Records for processing
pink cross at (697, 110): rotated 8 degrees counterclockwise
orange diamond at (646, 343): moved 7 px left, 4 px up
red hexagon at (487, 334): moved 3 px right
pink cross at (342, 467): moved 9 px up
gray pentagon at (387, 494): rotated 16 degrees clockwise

Requirement
Arrange every line of the records as a numbered list, leaving out any blank lines.

Final answer
1. pink cross at (697, 110): rotated 8 degrees counterclockwise
2. orange diamond at (646, 343): moved 7 px left, 4 px up
3. red hexagon at (487, 334): moved 3 px right
4. pink cross at (342, 467): moved 9 px up
5. gray pentagon at (387, 494): rotated 16 degrees clockwise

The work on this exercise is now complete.